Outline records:

-.-.-

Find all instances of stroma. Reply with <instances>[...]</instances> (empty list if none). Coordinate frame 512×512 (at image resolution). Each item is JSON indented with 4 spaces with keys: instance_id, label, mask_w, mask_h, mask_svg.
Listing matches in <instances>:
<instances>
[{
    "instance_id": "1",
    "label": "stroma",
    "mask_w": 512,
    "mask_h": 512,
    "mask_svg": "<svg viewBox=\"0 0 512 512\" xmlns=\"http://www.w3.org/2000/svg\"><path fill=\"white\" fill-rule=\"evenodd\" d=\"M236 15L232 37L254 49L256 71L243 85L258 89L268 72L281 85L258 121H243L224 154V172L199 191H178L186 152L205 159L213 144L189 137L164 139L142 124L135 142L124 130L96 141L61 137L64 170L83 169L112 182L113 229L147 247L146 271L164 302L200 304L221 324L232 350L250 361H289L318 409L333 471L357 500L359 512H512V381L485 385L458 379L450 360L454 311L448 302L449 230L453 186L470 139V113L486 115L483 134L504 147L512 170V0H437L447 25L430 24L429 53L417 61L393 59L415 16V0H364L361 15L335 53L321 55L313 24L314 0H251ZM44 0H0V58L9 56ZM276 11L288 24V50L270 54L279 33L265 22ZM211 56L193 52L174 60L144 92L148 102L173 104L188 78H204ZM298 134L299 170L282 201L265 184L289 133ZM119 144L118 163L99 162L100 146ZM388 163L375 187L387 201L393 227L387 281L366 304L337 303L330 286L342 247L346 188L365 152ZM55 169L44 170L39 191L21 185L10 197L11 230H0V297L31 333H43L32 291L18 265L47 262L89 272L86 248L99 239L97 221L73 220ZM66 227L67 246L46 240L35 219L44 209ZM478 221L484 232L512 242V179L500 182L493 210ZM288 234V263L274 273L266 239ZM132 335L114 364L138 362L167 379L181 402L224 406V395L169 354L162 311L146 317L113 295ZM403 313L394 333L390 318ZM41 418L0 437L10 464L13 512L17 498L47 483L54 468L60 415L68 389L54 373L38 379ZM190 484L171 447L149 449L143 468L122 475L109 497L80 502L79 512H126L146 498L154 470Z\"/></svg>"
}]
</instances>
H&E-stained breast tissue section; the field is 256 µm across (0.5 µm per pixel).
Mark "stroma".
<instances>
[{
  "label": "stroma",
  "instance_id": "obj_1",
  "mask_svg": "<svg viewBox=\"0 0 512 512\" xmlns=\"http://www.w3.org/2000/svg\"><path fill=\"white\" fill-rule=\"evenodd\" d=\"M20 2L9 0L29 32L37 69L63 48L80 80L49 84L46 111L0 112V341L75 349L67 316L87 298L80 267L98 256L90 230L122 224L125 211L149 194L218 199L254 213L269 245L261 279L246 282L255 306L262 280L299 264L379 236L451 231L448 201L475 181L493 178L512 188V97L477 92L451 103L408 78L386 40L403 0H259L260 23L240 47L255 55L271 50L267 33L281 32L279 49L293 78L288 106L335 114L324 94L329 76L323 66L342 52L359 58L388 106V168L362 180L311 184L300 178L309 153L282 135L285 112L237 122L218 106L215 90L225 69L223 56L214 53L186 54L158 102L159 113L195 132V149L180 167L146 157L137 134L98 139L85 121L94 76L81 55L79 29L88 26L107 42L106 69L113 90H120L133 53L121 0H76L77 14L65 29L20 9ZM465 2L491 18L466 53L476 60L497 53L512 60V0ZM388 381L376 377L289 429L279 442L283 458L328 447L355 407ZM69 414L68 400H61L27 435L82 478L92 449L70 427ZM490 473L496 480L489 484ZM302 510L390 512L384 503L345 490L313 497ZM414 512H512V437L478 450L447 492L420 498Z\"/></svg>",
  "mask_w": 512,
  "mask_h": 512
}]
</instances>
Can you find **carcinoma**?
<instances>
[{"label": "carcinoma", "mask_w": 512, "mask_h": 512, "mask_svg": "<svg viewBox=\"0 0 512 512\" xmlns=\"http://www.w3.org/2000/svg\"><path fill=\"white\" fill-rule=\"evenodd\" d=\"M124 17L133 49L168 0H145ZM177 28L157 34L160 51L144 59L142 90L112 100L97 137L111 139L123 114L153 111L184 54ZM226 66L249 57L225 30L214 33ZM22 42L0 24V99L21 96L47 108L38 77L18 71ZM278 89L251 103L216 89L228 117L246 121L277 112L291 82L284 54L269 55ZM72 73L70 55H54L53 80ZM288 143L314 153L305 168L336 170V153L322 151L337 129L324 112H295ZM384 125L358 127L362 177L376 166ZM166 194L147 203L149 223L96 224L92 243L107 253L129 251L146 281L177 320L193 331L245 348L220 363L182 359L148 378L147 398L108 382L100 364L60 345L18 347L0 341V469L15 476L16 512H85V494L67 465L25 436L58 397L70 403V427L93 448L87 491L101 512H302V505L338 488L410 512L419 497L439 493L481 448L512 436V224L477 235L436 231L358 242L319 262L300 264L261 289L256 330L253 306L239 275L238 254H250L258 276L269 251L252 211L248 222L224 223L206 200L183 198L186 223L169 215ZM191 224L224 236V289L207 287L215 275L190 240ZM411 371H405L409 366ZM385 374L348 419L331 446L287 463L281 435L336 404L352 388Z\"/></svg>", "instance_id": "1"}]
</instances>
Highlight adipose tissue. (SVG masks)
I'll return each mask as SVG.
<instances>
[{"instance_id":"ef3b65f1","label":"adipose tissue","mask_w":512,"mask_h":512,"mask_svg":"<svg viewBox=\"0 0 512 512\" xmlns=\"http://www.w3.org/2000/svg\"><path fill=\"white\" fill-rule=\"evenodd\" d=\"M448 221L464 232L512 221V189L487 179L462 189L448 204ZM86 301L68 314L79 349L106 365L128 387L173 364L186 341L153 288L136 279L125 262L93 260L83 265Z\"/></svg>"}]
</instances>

-.-.-

WORK INSTRUCTIONS:
Make an exact copy of the data above.

COMPLETE ANSWER:
Find all instances of stroma. Reply with <instances>[...]</instances> (empty list if none). Coordinate frame 512×512 (at image resolution). Each item is JSON indented with 4 spaces with keys: instance_id, label, mask_w, mask_h, mask_svg.
Listing matches in <instances>:
<instances>
[{
    "instance_id": "1",
    "label": "stroma",
    "mask_w": 512,
    "mask_h": 512,
    "mask_svg": "<svg viewBox=\"0 0 512 512\" xmlns=\"http://www.w3.org/2000/svg\"><path fill=\"white\" fill-rule=\"evenodd\" d=\"M236 15L232 37L254 49L256 71L243 85L258 89L268 72L281 85L258 121H243L224 154V172L199 191H178L186 152L205 159L213 144L189 137L164 139L142 124L135 142L124 130L96 141L61 137L64 170L83 169L112 182L113 229L147 247L146 271L164 302L200 304L221 324L232 350L250 361H289L318 409L333 471L357 500L359 512H512V381L485 385L458 379L450 360L454 311L448 302L449 230L453 186L470 139V113L486 115L483 134L504 147L512 170V0H437L447 25L430 24L429 53L417 61L393 59L415 16V0H364L361 15L335 53L321 55L313 24L314 0H251ZM44 0H0V58L9 56ZM276 11L288 24V50L270 54L279 33L265 22ZM211 56L193 52L174 60L144 92L148 102L173 104L188 78H204ZM298 134L299 170L282 201L265 184L289 133ZM119 144L118 163L99 162L100 146ZM388 163L375 187L387 201L393 227L387 281L366 304L337 303L330 286L342 247L346 188L365 152ZM55 169L44 170L39 191L21 185L10 197L11 230H0V297L31 333H43L32 291L18 265L47 262L89 272L86 248L99 239L97 221L73 220ZM66 227L67 246L46 240L35 219L44 209ZM478 221L484 232L512 242V179L500 182L493 210ZM288 234V263L274 273L266 239ZM132 335L114 364L138 362L167 379L181 402L224 406V395L169 354L162 311L146 317L113 295ZM403 313L394 333L390 318ZM41 418L0 437L10 464L13 512L17 498L47 483L54 468L60 415L68 389L54 373L38 379ZM190 484L171 447L149 449L143 468L122 475L109 497L80 502L79 512H126L146 498L154 470Z\"/></svg>"
}]
</instances>
H&E-stained breast tissue section; the field is 256 µm across (0.5 µm per pixel).
Mark "stroma".
<instances>
[{
  "label": "stroma",
  "instance_id": "obj_1",
  "mask_svg": "<svg viewBox=\"0 0 512 512\" xmlns=\"http://www.w3.org/2000/svg\"><path fill=\"white\" fill-rule=\"evenodd\" d=\"M20 2L9 0L29 32L37 69L63 48L80 80L49 84L46 111L0 112V341L75 349L67 316L87 298L80 267L98 256L90 230L122 224L125 211L149 194L218 199L254 213L269 245L261 279L246 282L255 306L262 280L299 264L379 236L451 231L448 201L475 181L493 178L512 188V97L477 92L451 103L408 78L386 40L403 0H259L260 23L240 47L255 55L271 50L267 33L281 32L279 49L293 78L288 106L335 114L324 94L329 76L323 66L342 52L359 58L388 106V168L362 180L311 184L300 178L309 153L282 135L285 112L237 122L218 106L215 90L225 69L223 56L214 53L186 54L158 102L159 113L195 132V149L180 167L146 157L137 134L98 139L85 121L94 76L81 55L79 29L88 26L107 42L106 69L113 90H120L133 53L121 0H76L77 14L65 29L20 9ZM465 2L491 18L466 53L476 60L497 53L512 60V0ZM388 381L376 377L289 429L279 442L283 458L328 447L355 407ZM69 414L68 400H61L27 435L82 478L92 449L70 427ZM490 473L496 480L489 484ZM302 510L390 512L384 503L345 490L313 497ZM414 512H512V437L478 450L447 492L420 498Z\"/></svg>",
  "mask_w": 512,
  "mask_h": 512
}]
</instances>
Can you find **carcinoma**?
<instances>
[{"label": "carcinoma", "mask_w": 512, "mask_h": 512, "mask_svg": "<svg viewBox=\"0 0 512 512\" xmlns=\"http://www.w3.org/2000/svg\"><path fill=\"white\" fill-rule=\"evenodd\" d=\"M124 17L133 49L168 0H145ZM177 28L157 34L160 51L144 59L142 90L112 100L97 137L111 139L123 114L153 111L184 54ZM226 66L249 57L225 30L214 33ZM22 42L0 24V99L21 96L47 108L38 77L18 71ZM278 89L251 103L216 89L228 117L246 121L277 112L291 82L284 54L269 55ZM72 73L70 55H54L53 80ZM288 143L314 153L305 168L336 170V153L322 151L337 129L324 112H295ZM384 125L358 127L362 177L376 166ZM166 194L147 203L149 223L96 224L92 243L107 253L129 251L146 281L177 320L193 331L245 348L220 363L182 359L148 378L147 398L108 382L100 364L60 345L18 347L0 341V469L15 476L16 512H85V494L67 465L25 436L58 397L70 403V427L93 448L87 491L101 512H302V505L338 488L410 512L419 497L439 493L481 448L512 436V224L477 235L436 231L358 242L319 262L300 264L261 289L256 330L253 306L239 275L238 254H250L258 276L269 251L252 211L248 222L224 223L206 200L183 198L186 223L169 215ZM191 224L224 236V289L207 287L215 275L190 240ZM411 371H405L409 366ZM385 374L348 419L331 446L287 463L281 435L336 404L352 388Z\"/></svg>", "instance_id": "1"}]
</instances>
Highlight adipose tissue. (SVG masks)
I'll return each mask as SVG.
<instances>
[{"instance_id":"ef3b65f1","label":"adipose tissue","mask_w":512,"mask_h":512,"mask_svg":"<svg viewBox=\"0 0 512 512\" xmlns=\"http://www.w3.org/2000/svg\"><path fill=\"white\" fill-rule=\"evenodd\" d=\"M448 221L464 232L512 221V189L487 179L462 189L448 204ZM86 301L68 314L79 349L106 365L128 387L173 364L186 341L153 288L136 279L125 262L93 260L83 265Z\"/></svg>"}]
</instances>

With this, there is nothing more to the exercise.